__Exercise__
In how many lines of the data does the word "lime" appear? Give the number by itself.

__Dataset entries__
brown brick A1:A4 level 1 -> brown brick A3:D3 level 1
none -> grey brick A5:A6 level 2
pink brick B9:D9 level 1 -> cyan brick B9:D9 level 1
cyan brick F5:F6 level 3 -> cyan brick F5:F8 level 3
* * *
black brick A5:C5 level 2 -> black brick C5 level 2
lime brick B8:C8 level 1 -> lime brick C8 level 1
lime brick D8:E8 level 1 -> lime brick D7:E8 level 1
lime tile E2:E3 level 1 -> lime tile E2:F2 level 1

__Task result__
3